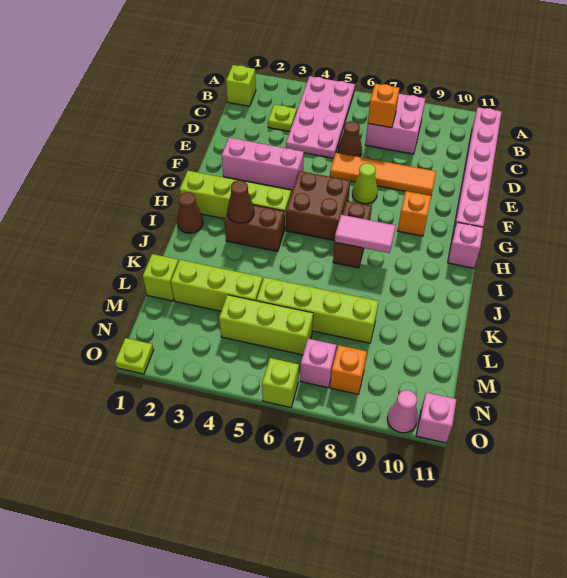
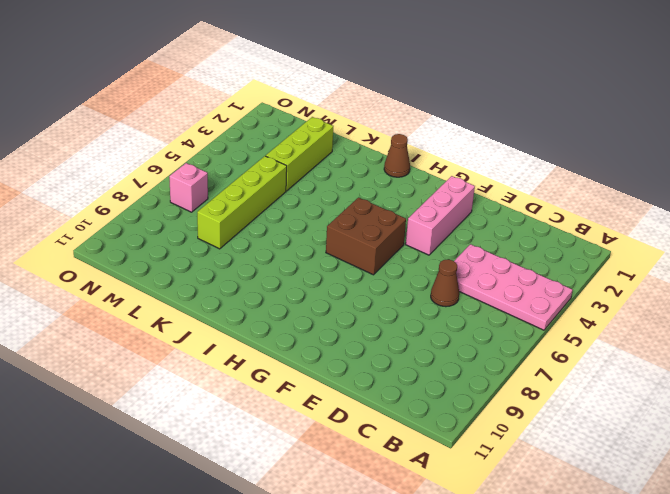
none -> lime brick B1 level 1
none -> pink brick B7:C8 level 1
none -> pink brick B11:G11 level 1

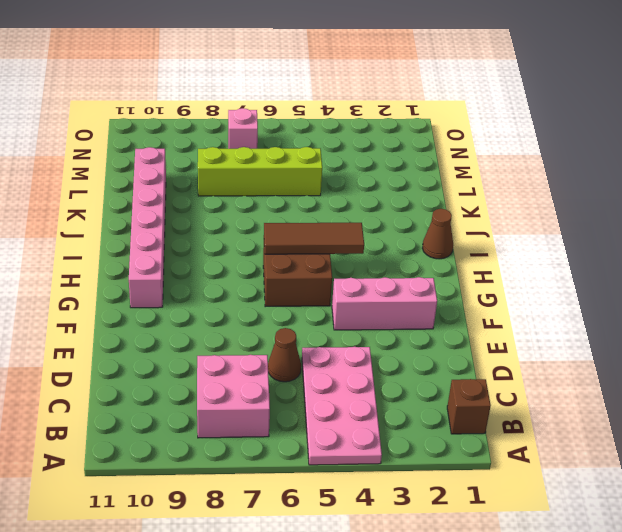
brown brick B1 level 1 -> lime brick B1 level 1
pink brick G10:L10 level 1 -> pink brick B11:G11 level 1
brown tile H4:H6 level 2 -> none
none -> lime plate C3 level 1
none -> orange tile E6:E9 level 1
none -> lime cone F7 level 1

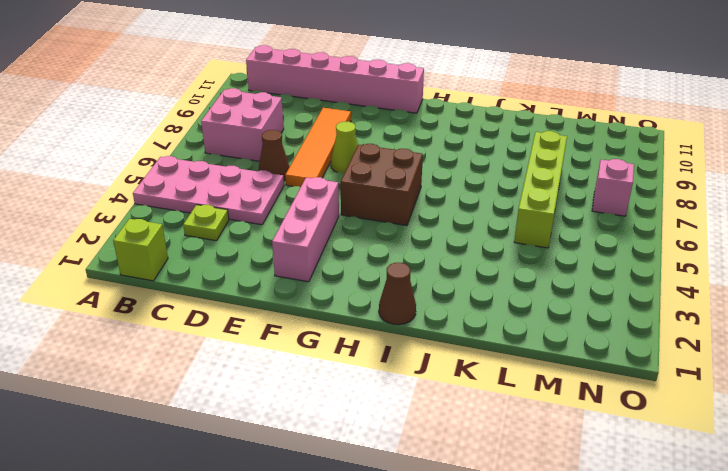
none -> orange brick G9 level 1
none -> lime brick H1:H4 level 1
none -> brown brick H7:I7 level 1

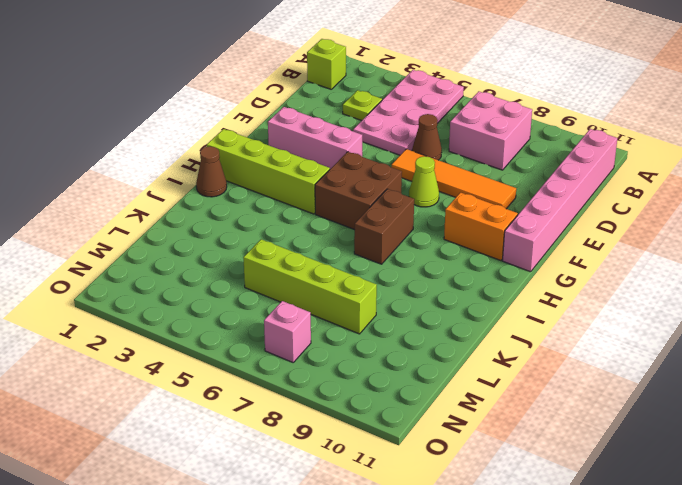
orange brick G9:G10 level 1 -> orange brick G9 level 1
none -> pink brick H11 level 1
none -> brown brick I3:I4 level 1
none -> lime brick L1 level 1

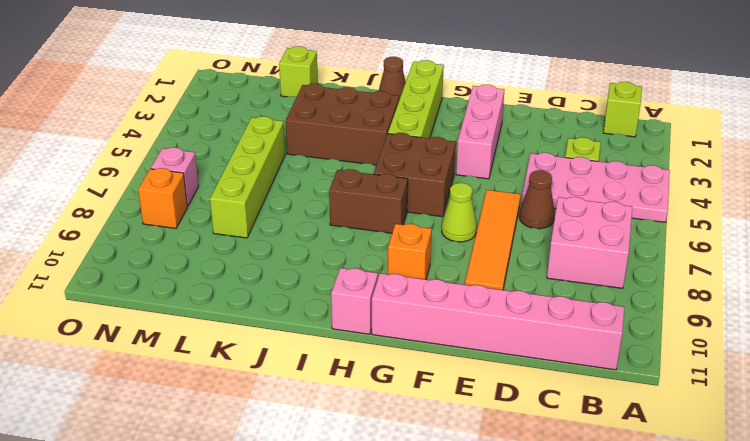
brown brick I3:K4 level 1 -> brown brick I3:I4 level 1
none -> lime brick L2:L4 level 1
none -> lime brick M4:M6 level 1
none -> lime plate O1 level 1

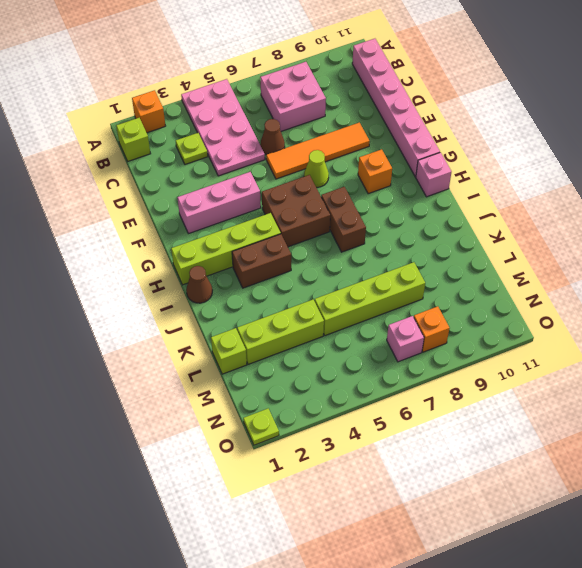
orange brick A2 level 1 -> orange brick C7 level 2
none -> lime brick M4:M6 level 1
none -> lime brick O6 level 1
none -> pink cone O10 level 1

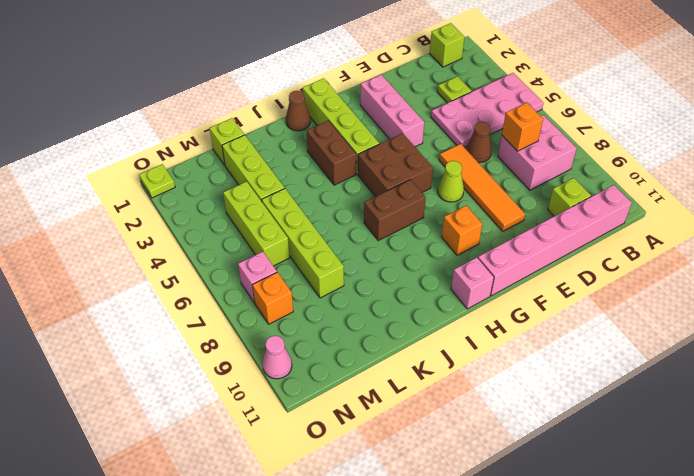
lime brick C10 level 1 -> lime brick O6 level 1
none -> pink brick O11 level 1
none -> brown cone I3 level 2
none -> pink tile I7:I8 level 2

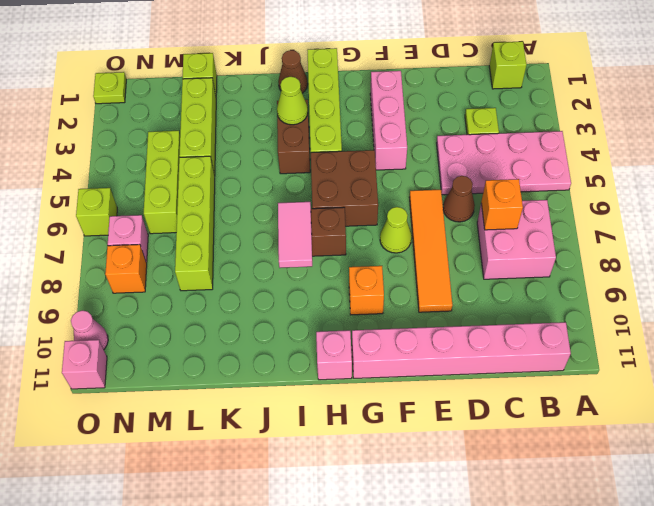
lime cone I3 level 2 -> brown cone I3 level 2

- - - - - - -

Each line from the top of the records through the one containing "none -> lime brick L2:L4 level 1" needs to be transcribed exactly, without pictures.

none -> lime brick B1 level 1
none -> pink brick B7:C8 level 1
none -> pink brick B11:G11 level 1

brown brick B1 level 1 -> lime brick B1 level 1
pink brick G10:L10 level 1 -> pink brick B11:G11 level 1
brown tile H4:H6 level 2 -> none
none -> lime plate C3 level 1
none -> orange tile E6:E9 level 1
none -> lime cone F7 level 1

none -> orange brick G9 level 1
none -> lime brick H1:H4 level 1
none -> brown brick H7:I7 level 1

orange brick G9:G10 level 1 -> orange brick G9 level 1
none -> pink brick H11 level 1
none -> brown brick I3:I4 level 1
none -> lime brick L1 level 1

brown brick I3:K4 level 1 -> brown brick I3:I4 level 1
none -> lime brick L2:L4 level 1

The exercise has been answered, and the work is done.